Objective: Find every line in the entries below that contains the string "appoggiatura", and copy each of those lines.

(Entries from a data source)
========================================================================
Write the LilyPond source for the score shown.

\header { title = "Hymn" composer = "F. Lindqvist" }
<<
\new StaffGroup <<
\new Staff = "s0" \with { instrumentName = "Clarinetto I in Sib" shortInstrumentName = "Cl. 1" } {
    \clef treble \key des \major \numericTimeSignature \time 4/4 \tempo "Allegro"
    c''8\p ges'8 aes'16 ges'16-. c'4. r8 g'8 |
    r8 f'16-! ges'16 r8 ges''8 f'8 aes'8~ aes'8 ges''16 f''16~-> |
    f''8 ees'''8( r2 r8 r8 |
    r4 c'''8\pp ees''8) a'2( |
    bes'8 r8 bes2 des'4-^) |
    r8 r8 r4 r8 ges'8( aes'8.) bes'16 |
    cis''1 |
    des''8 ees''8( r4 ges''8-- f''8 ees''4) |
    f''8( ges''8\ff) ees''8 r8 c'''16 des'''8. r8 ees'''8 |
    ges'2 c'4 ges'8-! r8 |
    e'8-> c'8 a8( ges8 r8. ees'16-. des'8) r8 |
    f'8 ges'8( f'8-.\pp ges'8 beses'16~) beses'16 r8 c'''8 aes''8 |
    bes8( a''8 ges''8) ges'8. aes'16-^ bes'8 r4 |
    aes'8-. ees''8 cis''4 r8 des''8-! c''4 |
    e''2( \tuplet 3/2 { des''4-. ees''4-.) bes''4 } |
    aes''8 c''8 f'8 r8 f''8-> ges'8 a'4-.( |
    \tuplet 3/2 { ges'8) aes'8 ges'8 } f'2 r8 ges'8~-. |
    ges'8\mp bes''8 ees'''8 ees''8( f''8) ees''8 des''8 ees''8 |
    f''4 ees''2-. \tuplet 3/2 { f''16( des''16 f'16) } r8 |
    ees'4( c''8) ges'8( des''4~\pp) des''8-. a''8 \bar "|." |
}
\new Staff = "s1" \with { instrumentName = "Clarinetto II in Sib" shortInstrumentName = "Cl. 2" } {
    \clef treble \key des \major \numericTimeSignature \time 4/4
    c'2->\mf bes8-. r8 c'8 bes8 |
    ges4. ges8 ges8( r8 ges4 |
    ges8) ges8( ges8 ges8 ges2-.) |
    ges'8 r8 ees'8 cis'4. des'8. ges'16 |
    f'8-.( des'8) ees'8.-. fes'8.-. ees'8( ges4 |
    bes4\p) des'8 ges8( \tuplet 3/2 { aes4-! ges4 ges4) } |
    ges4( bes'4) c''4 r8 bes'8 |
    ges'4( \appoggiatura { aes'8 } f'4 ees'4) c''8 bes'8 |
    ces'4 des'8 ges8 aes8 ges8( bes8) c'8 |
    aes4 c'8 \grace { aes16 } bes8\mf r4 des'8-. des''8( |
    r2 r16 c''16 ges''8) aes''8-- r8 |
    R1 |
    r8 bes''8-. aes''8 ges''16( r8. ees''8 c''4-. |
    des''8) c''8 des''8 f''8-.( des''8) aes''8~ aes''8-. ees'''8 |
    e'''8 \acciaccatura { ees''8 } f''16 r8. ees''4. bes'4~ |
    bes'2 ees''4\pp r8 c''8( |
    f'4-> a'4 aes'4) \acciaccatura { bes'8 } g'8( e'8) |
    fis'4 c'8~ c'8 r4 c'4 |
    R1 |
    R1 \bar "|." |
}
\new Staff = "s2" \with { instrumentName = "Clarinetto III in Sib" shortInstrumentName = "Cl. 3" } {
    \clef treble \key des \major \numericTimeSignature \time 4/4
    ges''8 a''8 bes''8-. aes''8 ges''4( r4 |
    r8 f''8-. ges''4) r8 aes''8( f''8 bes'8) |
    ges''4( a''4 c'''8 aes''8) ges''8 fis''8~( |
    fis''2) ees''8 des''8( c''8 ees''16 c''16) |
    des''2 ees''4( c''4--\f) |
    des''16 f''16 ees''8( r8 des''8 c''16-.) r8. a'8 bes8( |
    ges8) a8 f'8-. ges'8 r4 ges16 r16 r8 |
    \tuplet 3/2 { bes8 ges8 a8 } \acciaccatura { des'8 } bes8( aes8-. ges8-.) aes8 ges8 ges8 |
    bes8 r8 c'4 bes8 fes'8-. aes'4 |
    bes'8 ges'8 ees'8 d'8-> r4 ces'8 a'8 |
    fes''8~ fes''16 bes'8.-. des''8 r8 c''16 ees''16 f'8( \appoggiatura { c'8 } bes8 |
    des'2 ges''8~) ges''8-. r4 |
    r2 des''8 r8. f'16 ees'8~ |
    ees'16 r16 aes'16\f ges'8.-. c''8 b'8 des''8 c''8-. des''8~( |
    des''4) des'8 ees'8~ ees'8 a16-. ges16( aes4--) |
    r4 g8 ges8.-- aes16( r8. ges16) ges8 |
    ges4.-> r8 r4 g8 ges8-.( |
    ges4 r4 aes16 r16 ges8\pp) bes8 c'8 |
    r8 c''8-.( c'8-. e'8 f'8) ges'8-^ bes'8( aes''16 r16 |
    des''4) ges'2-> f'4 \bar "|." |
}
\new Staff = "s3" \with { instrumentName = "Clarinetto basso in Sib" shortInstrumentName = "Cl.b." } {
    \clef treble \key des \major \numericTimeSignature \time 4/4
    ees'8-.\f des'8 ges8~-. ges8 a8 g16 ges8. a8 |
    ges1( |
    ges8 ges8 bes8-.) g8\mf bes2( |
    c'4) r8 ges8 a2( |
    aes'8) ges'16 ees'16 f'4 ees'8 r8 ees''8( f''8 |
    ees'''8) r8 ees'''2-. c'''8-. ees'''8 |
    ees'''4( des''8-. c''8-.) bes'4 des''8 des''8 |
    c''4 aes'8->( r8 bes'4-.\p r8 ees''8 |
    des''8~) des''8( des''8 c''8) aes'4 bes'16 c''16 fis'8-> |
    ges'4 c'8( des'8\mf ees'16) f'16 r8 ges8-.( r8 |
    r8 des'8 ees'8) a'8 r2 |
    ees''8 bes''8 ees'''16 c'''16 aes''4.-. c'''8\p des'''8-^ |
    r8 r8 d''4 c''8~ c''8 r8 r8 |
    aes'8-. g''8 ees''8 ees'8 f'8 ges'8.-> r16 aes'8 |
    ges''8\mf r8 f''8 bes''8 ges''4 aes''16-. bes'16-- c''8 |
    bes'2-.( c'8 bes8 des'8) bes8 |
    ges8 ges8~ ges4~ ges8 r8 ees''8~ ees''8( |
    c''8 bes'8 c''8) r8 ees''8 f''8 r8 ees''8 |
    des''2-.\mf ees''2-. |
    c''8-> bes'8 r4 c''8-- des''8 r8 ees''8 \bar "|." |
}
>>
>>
========================================================================
Task output:
    ges'4( \appoggiatura { aes'8 } f'4 ees'4) c''8 bes'8 |
    fes''8~ fes''16 bes'8.-. des''8 r8 c''16 ees''16 f'8( \appoggiatura { c'8 } bes8 |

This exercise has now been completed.